WHAT TO WORK ON> The lines from the start of the listing through the line containing "pink tree: 3 -> 4" should be printed exactly, and no other lines should be printed.

============

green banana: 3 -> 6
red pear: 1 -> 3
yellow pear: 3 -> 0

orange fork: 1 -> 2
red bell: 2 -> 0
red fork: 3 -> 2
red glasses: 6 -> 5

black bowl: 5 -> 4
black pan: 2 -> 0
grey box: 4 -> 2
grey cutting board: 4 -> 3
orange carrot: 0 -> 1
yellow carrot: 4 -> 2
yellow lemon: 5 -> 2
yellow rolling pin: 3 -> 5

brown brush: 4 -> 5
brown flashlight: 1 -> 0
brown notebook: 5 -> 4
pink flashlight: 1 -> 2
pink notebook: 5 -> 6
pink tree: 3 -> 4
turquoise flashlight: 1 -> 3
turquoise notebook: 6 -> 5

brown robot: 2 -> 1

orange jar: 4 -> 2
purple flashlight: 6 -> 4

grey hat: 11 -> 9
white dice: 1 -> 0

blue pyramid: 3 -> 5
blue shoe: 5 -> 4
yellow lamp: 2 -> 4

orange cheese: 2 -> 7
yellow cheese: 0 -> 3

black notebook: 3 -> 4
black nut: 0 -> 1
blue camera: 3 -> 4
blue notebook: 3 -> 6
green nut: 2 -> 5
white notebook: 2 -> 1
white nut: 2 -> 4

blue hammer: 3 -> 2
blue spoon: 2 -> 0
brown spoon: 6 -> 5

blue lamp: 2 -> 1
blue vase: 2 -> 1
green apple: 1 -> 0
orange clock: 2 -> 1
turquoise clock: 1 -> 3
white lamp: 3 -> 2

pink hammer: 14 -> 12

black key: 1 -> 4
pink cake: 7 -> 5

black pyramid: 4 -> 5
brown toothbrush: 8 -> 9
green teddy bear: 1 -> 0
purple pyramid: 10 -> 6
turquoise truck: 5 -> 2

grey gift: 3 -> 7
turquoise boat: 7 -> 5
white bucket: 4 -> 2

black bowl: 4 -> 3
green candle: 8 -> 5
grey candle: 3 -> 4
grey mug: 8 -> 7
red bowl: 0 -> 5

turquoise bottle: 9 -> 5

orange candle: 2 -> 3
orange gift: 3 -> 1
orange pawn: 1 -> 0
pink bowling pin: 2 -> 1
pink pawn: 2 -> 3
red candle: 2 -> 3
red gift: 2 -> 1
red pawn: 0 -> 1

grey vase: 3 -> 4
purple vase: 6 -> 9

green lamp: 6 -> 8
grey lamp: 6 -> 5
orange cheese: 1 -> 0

============

TASK ANSWER>
green banana: 3 -> 6
red pear: 1 -> 3
yellow pear: 3 -> 0

orange fork: 1 -> 2
red bell: 2 -> 0
red fork: 3 -> 2
red glasses: 6 -> 5

black bowl: 5 -> 4
black pan: 2 -> 0
grey box: 4 -> 2
grey cutting board: 4 -> 3
orange carrot: 0 -> 1
yellow carrot: 4 -> 2
yellow lemon: 5 -> 2
yellow rolling pin: 3 -> 5

brown brush: 4 -> 5
brown flashlight: 1 -> 0
brown notebook: 5 -> 4
pink flashlight: 1 -> 2
pink notebook: 5 -> 6
pink tree: 3 -> 4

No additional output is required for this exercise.